(Source records)

'''

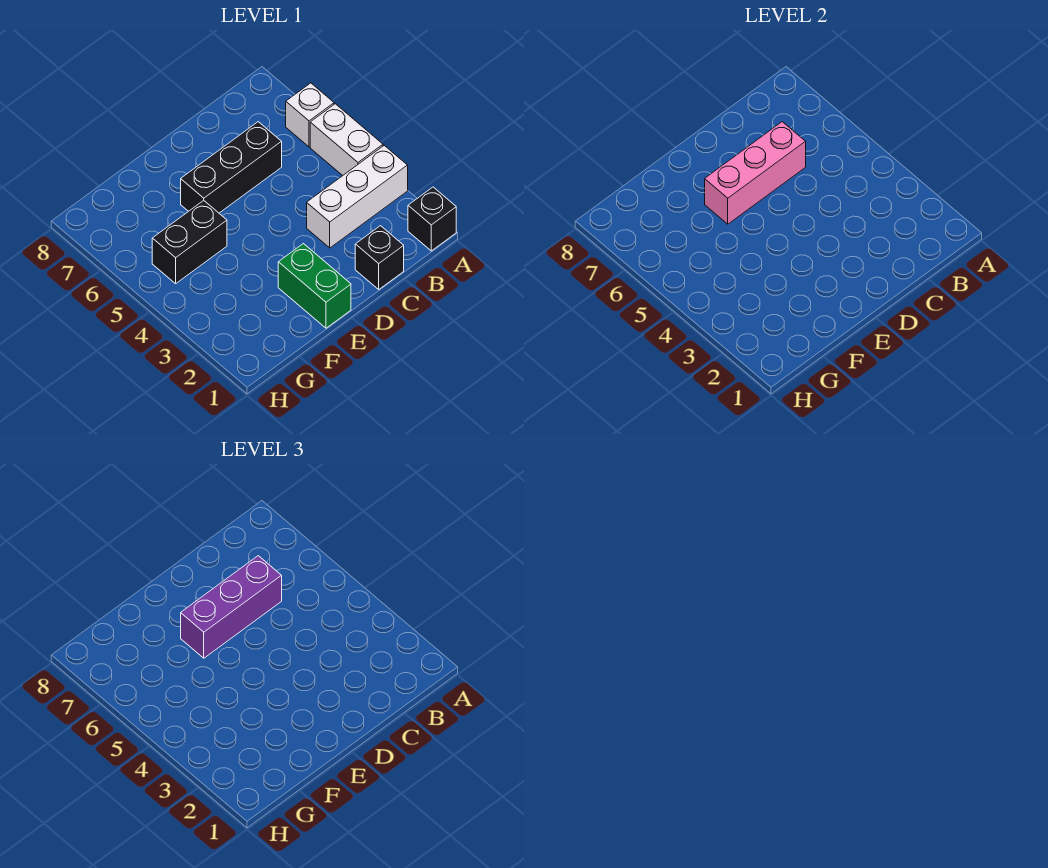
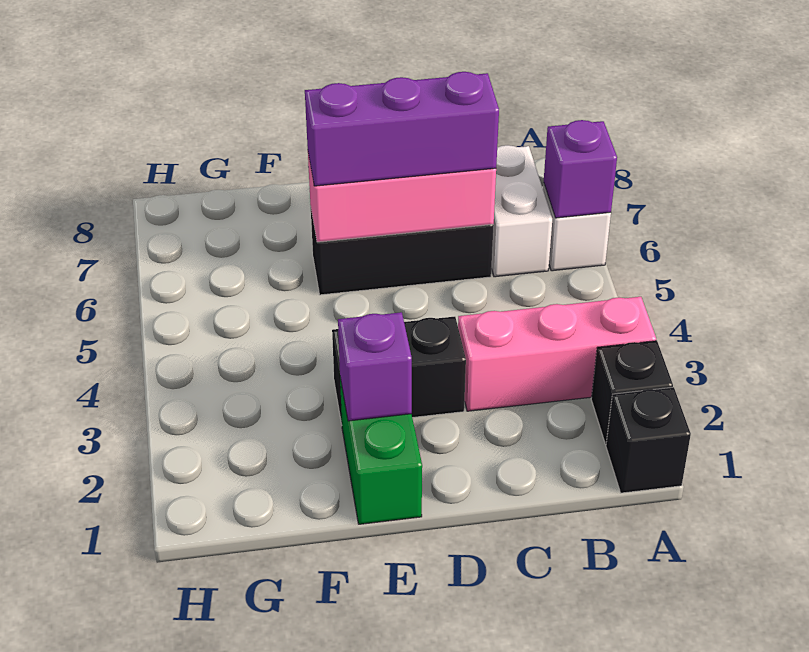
white brick A3:C3 level 1 -> pink brick A3:C3 level 1
white brick A4:A5 level 1 -> white brick B6:B7 level 1
none -> purple brick A6 level 2
black brick C1 level 1 -> black brick A2 level 1
none -> purple brick E2 level 2
black brick F5:G5 level 1 -> black brick D3:E3 level 1

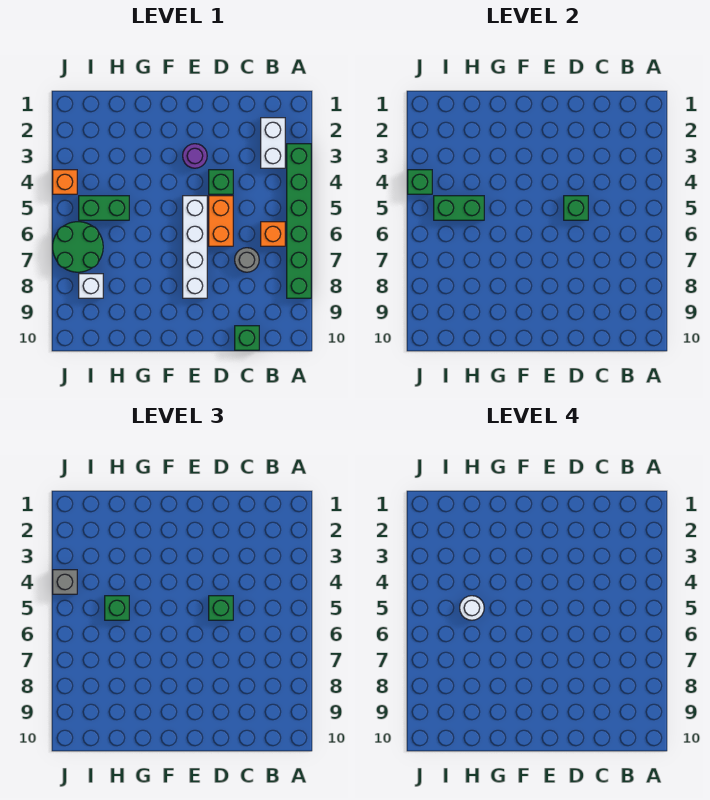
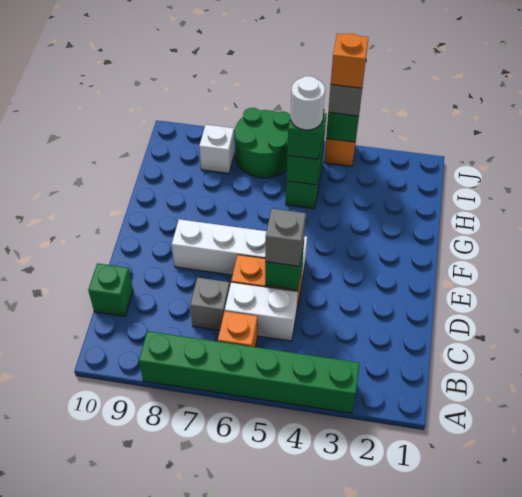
white brick B2:B3 level 1 -> white brick C5:C6 level 1
grey round brick C7 level 1 -> grey brick C7 level 1
green brick D4 level 1 -> none
green brick D5 level 3 -> grey brick D5 level 3
purple round brick E3 level 1 -> none
none -> orange brick J4 level 4

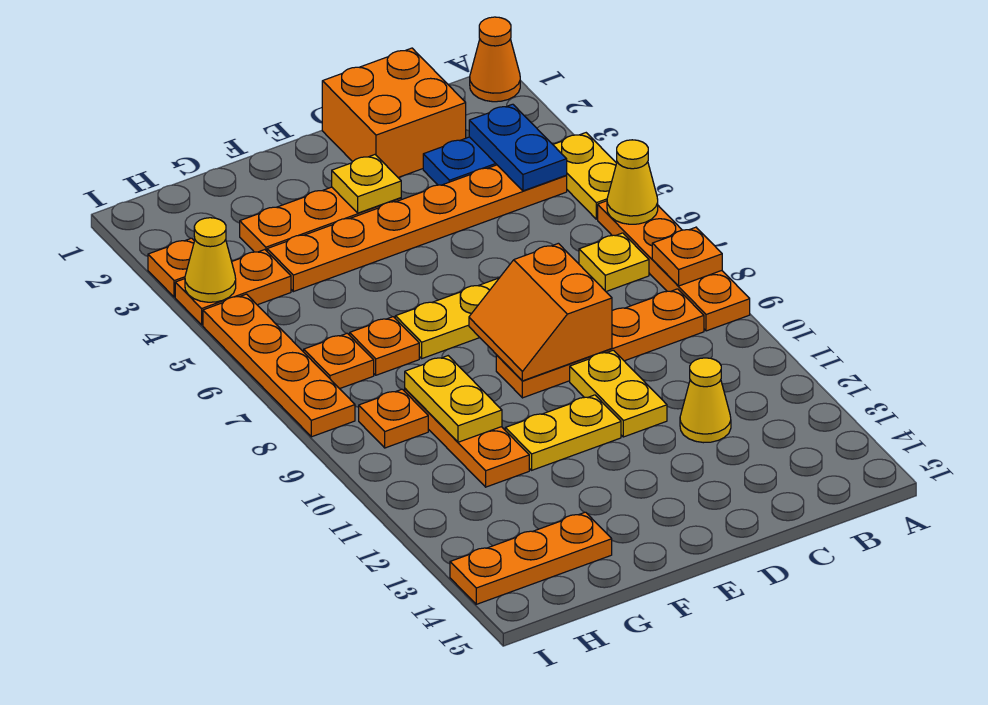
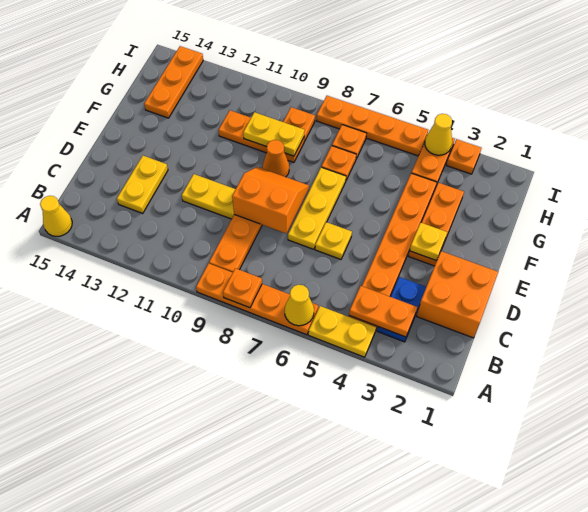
orange cone A1 level 1 -> orange cone F9 level 1
blue plate B3:B4 level 2 -> orange plate B3:B4 level 2
yellow plate B7 level 1 -> yellow plate D6 level 1
yellow cone C12 level 1 -> yellow cone A15 level 1
yellow plate E11:F11 level 1 -> yellow plate C13:D13 level 1

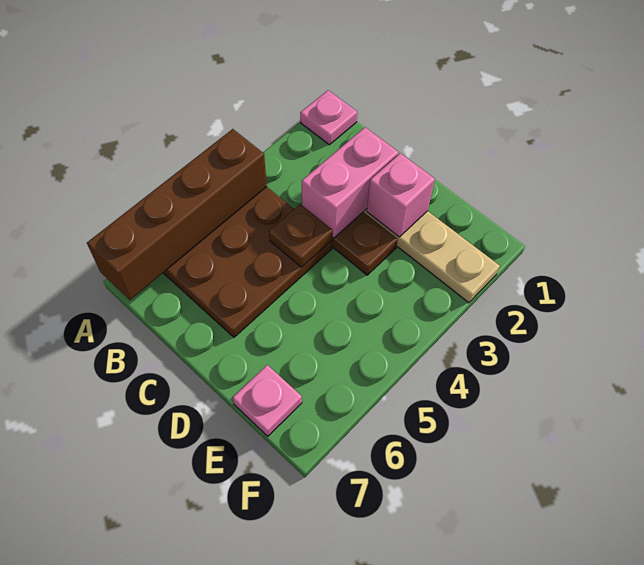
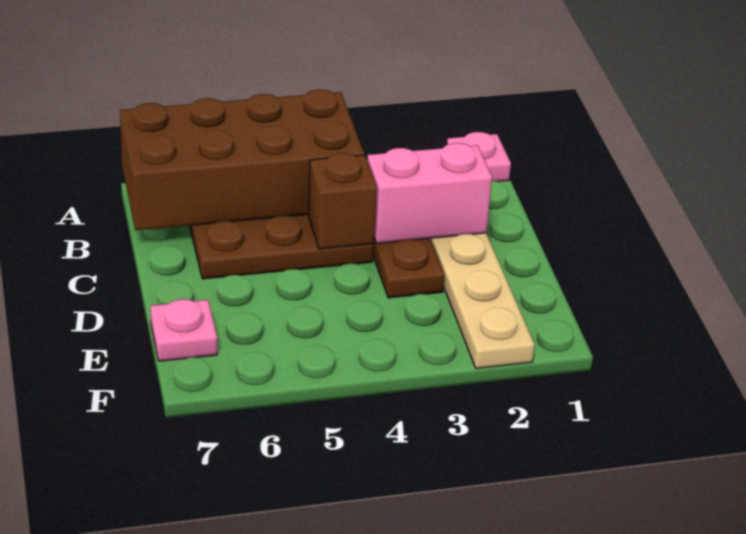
brown brick A4:A7 level 2 -> brown brick A4:B7 level 2
brown plate C4 level 2 -> brown brick C4 level 2
pink brick D2 level 2 -> none

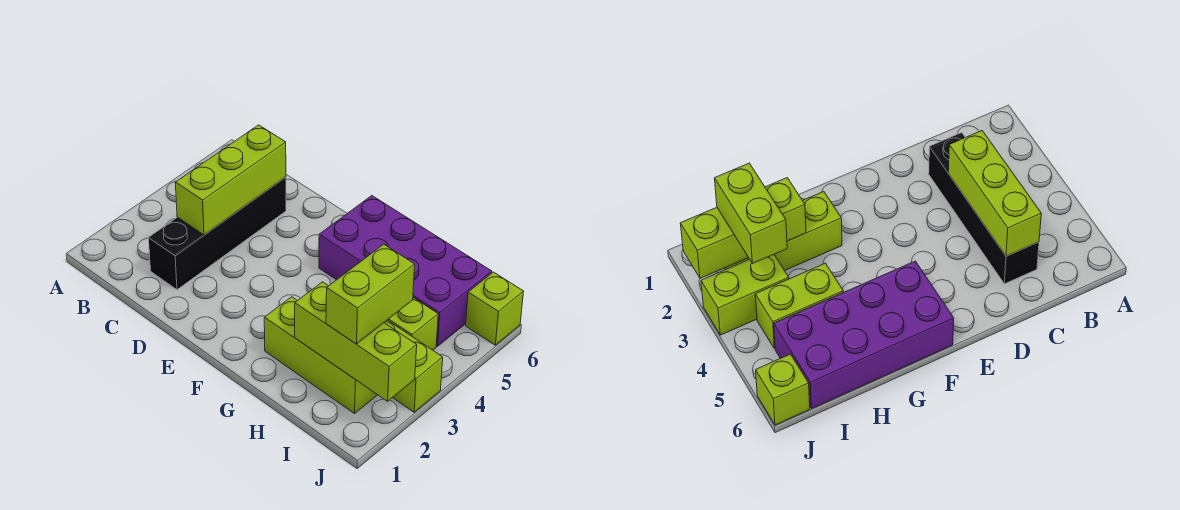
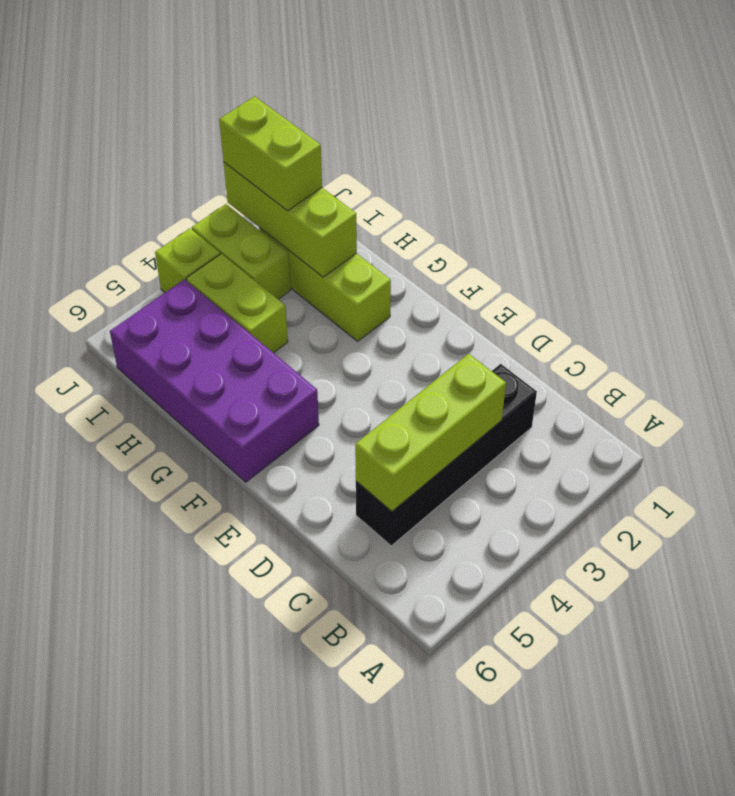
lime brick I2:I3 level 3 -> lime brick I2:J2 level 3
lime brick J6 level 1 -> lime brick J4 level 1

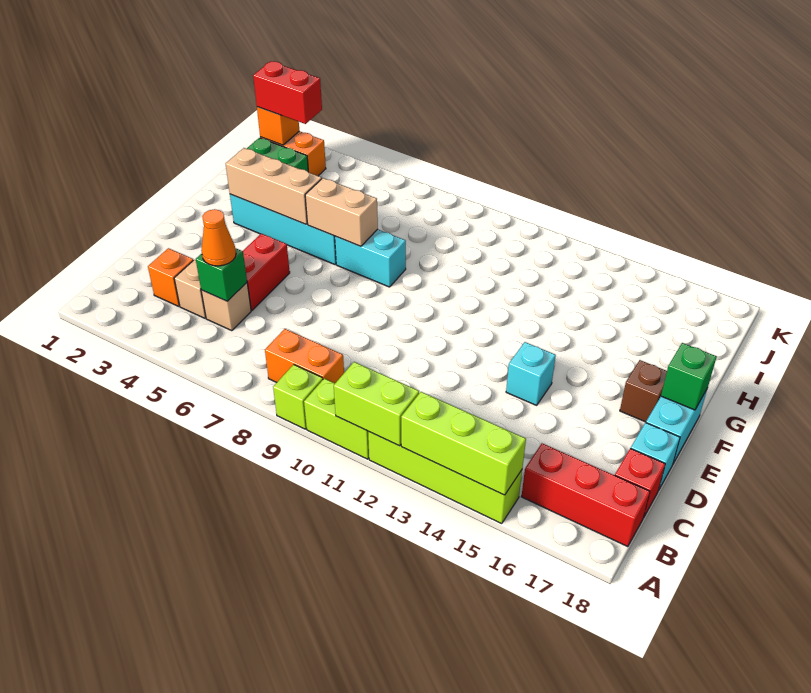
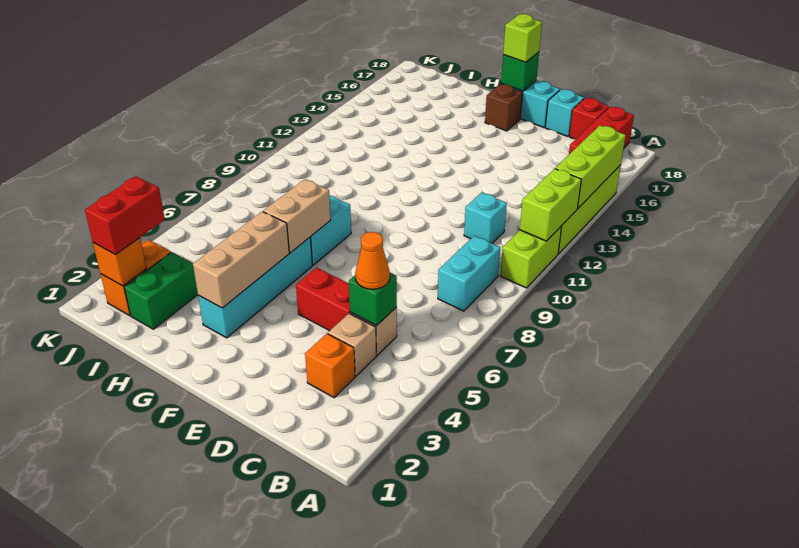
lime brick A9 level 1 -> lime brick F18 level 3
orange brick B8:B9 level 1 -> cyan brick B8:B9 level 1
cyan brick E14 level 1 -> cyan brick C11 level 1

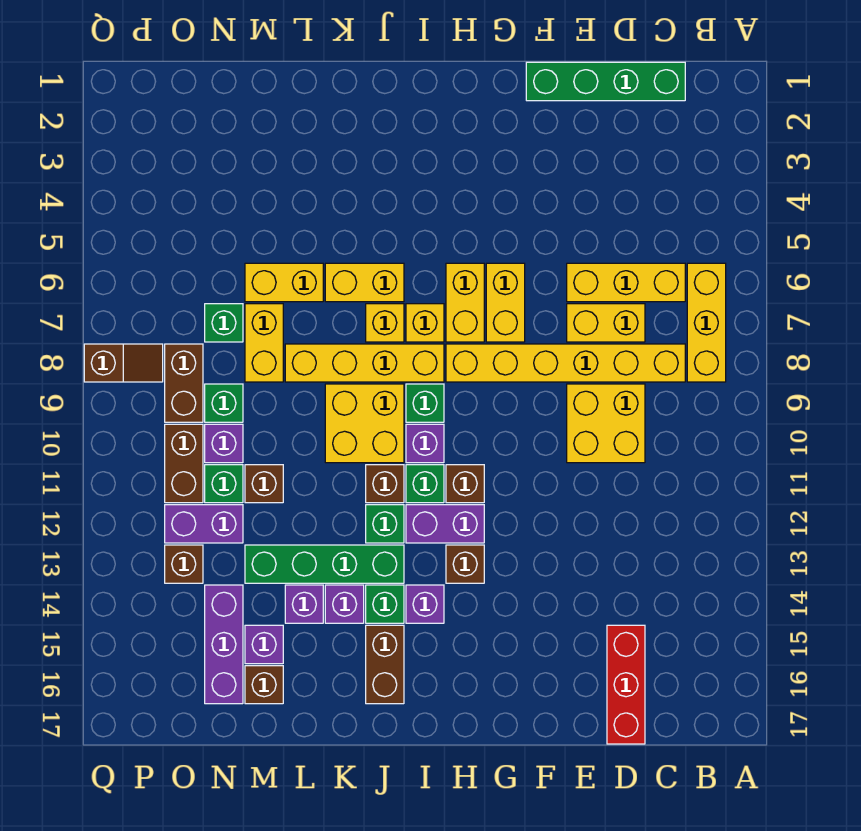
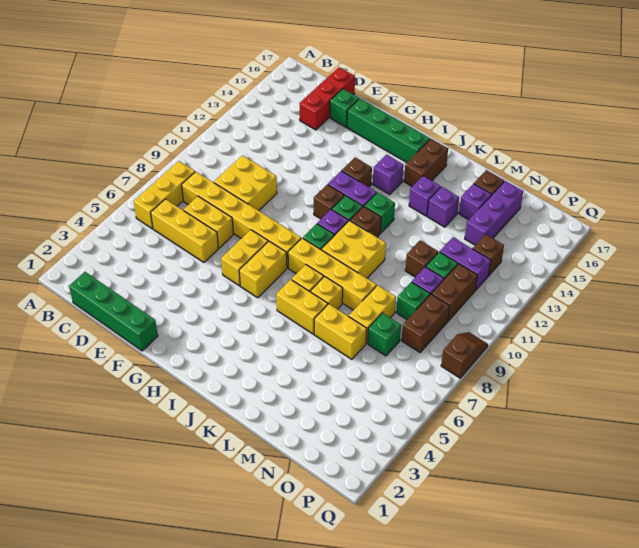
yellow brick I7 level 1 -> yellow brick K7 level 1
green brick J13:M13 level 1 -> green brick F16:I16 level 1
green brick J14 level 1 -> green brick E16 level 1
brown slope P8:Q8 level 1 top Q -> brown slope Q8:Q9 level 1 top 8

'''

→ Required work
Output all data exactly, omitting images.

→ Solution
white brick A3:C3 level 1 -> pink brick A3:C3 level 1
white brick A4:A5 level 1 -> white brick B6:B7 level 1
none -> purple brick A6 level 2
black brick C1 level 1 -> black brick A2 level 1
none -> purple brick E2 level 2
black brick F5:G5 level 1 -> black brick D3:E3 level 1

white brick B2:B3 level 1 -> white brick C5:C6 level 1
grey round brick C7 level 1 -> grey brick C7 level 1
green brick D4 level 1 -> none
green brick D5 level 3 -> grey brick D5 level 3
purple round brick E3 level 1 -> none
none -> orange brick J4 level 4

orange cone A1 level 1 -> orange cone F9 level 1
blue plate B3:B4 level 2 -> orange plate B3:B4 level 2
yellow plate B7 level 1 -> yellow plate D6 level 1
yellow cone C12 level 1 -> yellow cone A15 level 1
yellow plate E11:F11 level 1 -> yellow plate C13:D13 level 1

brown brick A4:A7 level 2 -> brown brick A4:B7 level 2
brown plate C4 level 2 -> brown brick C4 level 2
pink brick D2 level 2 -> none

lime brick I2:I3 level 3 -> lime brick I2:J2 level 3
lime brick J6 level 1 -> lime brick J4 level 1

lime brick A9 level 1 -> lime brick F18 level 3
orange brick B8:B9 level 1 -> cyan brick B8:B9 level 1
cyan brick E14 level 1 -> cyan brick C11 level 1

yellow brick I7 level 1 -> yellow brick K7 level 1
green brick J13:M13 level 1 -> green brick F16:I16 level 1
green brick J14 level 1 -> green brick E16 level 1
brown slope P8:Q8 level 1 top Q -> brown slope Q8:Q9 level 1 top 8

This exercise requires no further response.